Once the images are set aside, print the remaining lines below exactly.
★ ★ ★
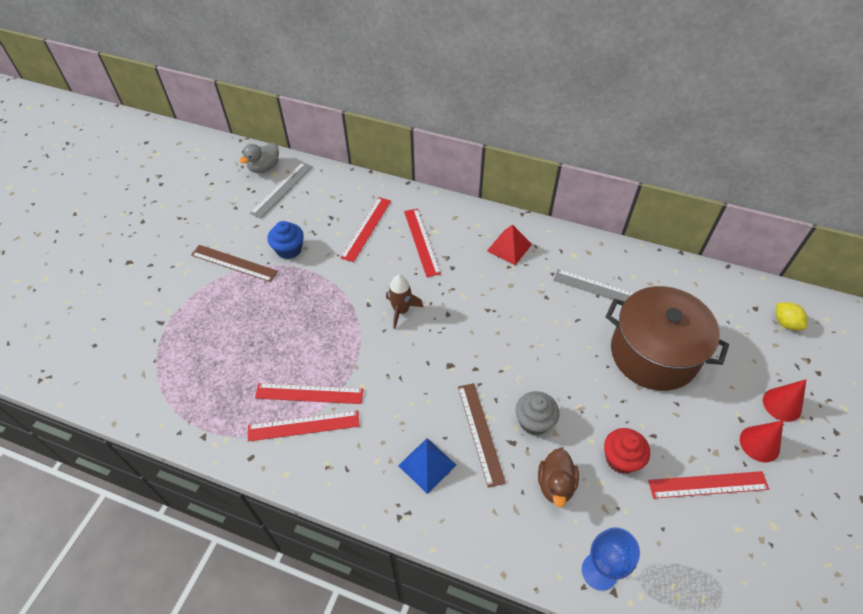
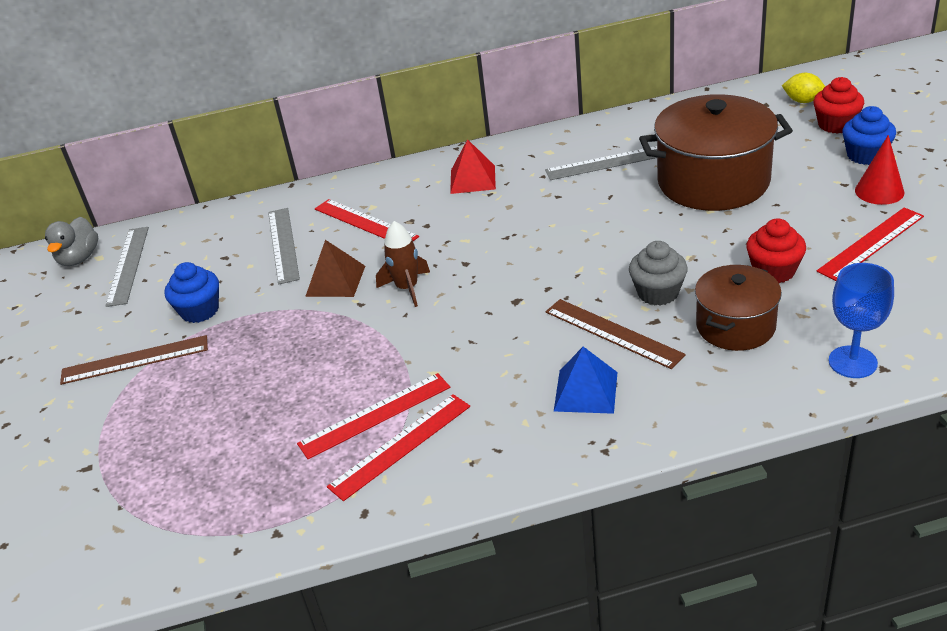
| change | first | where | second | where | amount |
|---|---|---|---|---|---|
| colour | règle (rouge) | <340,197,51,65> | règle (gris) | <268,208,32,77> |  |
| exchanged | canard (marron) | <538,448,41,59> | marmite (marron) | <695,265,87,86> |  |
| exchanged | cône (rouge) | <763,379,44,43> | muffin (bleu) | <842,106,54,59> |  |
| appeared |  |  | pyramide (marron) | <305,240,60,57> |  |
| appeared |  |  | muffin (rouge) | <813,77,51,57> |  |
★ ★ ★
**Exercise response:**
| change | first | where | second | where | amount |
|---|---|---|---|---|---|
| colour | règle (rouge) | <340,197,51,65> | règle (gris) | <268,208,32,77> |  |
| exchanged | canard (marron) | <538,448,41,59> | marmite (marron) | <695,265,87,86> |  |
| exchanged | cône (rouge) | <763,379,44,43> | muffin (bleu) | <842,106,54,59> |  |
| appeared |  |  | pyramide (marron) | <305,240,60,57> |  |
| appeared |  |  | muffin (rouge) | <813,77,51,57> |  |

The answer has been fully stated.